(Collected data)
********

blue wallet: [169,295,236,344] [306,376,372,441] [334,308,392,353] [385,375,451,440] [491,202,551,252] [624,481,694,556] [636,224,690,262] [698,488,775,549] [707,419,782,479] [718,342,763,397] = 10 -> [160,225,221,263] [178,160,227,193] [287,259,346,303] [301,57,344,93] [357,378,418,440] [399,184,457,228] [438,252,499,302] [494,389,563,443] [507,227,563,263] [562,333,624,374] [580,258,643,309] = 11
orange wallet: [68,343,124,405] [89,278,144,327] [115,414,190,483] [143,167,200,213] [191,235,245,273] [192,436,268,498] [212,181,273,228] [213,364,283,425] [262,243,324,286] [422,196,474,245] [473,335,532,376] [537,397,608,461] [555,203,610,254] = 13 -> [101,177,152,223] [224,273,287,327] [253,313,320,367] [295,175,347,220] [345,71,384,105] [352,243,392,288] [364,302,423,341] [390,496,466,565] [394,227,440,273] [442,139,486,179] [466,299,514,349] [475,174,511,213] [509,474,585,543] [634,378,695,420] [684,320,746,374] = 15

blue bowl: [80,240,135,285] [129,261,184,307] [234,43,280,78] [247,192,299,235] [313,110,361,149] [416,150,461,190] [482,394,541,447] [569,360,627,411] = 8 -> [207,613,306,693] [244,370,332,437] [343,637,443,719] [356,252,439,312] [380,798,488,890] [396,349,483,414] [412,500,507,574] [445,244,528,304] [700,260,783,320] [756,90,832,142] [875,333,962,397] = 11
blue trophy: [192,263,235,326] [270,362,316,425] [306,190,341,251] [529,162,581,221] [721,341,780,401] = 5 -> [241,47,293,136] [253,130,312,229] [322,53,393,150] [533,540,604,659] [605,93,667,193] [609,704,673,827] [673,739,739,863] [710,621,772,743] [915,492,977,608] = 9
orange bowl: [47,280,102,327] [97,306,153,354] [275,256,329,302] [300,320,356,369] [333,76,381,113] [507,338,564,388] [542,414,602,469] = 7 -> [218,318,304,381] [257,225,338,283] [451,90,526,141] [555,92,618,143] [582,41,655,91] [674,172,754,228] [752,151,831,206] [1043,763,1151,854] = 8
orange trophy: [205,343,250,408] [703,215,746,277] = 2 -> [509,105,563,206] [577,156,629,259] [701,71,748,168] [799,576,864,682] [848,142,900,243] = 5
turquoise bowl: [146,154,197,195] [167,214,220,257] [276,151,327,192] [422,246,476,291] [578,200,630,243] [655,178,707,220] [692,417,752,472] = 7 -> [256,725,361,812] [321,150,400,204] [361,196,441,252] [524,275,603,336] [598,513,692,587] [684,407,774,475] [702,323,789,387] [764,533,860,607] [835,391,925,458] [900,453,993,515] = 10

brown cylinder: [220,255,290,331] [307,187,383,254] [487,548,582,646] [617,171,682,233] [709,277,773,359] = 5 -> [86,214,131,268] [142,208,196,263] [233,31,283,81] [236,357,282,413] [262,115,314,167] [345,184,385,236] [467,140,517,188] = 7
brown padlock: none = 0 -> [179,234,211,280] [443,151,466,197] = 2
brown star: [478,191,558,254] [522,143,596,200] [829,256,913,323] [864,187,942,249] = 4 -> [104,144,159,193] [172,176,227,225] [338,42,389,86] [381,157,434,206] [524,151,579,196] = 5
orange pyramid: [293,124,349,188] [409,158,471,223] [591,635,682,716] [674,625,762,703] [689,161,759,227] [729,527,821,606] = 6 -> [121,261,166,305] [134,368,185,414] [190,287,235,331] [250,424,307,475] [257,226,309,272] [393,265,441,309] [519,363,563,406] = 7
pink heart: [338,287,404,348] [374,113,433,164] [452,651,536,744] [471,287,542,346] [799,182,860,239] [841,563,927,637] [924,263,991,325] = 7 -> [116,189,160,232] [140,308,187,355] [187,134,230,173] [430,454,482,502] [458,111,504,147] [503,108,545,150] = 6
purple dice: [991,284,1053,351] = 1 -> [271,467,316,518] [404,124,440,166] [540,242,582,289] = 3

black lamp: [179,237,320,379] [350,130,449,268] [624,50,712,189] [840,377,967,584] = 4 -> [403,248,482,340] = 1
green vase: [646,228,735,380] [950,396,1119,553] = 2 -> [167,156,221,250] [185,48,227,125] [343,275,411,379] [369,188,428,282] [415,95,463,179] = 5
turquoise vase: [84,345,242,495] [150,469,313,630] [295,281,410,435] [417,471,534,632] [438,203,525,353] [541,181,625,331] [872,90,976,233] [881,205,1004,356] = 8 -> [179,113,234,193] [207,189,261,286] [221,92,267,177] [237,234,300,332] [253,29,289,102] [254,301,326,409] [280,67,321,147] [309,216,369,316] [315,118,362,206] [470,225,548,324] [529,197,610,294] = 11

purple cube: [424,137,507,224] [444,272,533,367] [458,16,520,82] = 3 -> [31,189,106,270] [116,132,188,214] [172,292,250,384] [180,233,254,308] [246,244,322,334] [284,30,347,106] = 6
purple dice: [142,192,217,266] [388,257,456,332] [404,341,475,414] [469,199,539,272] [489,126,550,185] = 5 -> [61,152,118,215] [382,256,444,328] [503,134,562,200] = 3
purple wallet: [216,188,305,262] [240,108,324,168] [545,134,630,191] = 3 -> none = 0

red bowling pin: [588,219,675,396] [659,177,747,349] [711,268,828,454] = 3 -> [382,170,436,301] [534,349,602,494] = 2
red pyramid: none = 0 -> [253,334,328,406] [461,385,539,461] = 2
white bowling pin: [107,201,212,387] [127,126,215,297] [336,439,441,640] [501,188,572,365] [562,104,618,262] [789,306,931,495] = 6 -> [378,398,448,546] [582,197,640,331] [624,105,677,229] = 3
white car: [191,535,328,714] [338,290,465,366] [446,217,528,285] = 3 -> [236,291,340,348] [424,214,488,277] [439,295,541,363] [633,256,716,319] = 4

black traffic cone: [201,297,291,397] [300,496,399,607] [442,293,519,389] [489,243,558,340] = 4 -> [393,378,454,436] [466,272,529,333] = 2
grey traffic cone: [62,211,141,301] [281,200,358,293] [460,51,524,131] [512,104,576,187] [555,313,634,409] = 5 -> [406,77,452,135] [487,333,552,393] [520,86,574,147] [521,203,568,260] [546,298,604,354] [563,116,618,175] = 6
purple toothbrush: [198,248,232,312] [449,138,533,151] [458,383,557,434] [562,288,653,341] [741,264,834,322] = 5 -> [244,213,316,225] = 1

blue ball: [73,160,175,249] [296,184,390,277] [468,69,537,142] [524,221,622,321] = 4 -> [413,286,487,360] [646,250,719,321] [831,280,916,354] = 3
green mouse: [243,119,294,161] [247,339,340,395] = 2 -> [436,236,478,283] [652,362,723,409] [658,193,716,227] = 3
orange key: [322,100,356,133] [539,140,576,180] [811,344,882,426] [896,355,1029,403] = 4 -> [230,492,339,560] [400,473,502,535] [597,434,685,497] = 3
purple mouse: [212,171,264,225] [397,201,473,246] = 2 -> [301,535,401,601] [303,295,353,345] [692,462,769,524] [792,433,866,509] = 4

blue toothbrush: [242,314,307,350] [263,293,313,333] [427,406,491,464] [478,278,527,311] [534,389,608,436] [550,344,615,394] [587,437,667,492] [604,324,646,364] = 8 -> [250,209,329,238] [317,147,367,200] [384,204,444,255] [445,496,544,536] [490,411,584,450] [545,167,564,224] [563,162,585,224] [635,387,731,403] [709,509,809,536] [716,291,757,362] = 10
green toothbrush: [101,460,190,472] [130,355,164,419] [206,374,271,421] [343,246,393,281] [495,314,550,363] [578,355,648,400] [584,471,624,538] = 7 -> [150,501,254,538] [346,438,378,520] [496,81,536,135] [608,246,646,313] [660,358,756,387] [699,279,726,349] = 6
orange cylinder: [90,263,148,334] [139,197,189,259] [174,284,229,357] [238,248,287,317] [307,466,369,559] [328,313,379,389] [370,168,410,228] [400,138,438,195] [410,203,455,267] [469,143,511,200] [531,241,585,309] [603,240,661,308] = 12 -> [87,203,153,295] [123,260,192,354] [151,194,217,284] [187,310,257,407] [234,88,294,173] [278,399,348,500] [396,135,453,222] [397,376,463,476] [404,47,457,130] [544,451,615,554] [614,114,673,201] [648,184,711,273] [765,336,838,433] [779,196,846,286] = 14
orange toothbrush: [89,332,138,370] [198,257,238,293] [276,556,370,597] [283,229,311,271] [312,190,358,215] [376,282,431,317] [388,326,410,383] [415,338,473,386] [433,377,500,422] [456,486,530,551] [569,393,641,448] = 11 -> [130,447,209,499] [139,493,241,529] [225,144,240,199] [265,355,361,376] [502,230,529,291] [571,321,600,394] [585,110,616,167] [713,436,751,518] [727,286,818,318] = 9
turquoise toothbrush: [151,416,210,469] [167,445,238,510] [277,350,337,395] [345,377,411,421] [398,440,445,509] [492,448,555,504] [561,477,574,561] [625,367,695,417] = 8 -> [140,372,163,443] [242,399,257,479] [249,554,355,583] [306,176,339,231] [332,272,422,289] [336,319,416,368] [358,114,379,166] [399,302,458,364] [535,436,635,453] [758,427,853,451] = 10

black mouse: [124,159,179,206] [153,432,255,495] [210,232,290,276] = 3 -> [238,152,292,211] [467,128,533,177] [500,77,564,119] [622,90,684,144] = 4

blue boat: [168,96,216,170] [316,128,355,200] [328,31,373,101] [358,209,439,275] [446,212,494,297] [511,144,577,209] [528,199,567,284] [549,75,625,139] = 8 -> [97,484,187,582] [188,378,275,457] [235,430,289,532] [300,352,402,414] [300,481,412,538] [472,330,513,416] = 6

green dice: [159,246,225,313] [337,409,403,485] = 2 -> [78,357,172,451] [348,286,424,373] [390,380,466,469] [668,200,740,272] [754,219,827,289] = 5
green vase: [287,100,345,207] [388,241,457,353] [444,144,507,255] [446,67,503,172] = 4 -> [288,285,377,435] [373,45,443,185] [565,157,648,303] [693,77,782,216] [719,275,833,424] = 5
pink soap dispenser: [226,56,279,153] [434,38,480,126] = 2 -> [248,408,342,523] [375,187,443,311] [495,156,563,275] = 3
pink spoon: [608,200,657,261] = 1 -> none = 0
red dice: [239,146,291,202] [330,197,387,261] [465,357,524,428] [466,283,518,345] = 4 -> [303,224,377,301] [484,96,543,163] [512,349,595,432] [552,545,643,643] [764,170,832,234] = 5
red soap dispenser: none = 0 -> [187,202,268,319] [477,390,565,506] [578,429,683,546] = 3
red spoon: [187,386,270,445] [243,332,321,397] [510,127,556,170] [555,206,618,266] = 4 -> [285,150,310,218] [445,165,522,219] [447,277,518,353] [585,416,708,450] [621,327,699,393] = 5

********

• [TASK BRIEF] Beginning with the line above that contains "orange key: [322,100,356,133]", copy each line exactly up to and including the line that contains "purple mouse: [212,171,264,225]", and go no further.

• [WRITTEN RESPONSE]
orange key: [322,100,356,133] [539,140,576,180] [811,344,882,426] [896,355,1029,403] = 4 -> [230,492,339,560] [400,473,502,535] [597,434,685,497] = 3
purple mouse: [212,171,264,225] [397,201,473,246] = 2 -> [301,535,401,601] [303,295,353,345] [692,462,769,524] [792,433,866,509] = 4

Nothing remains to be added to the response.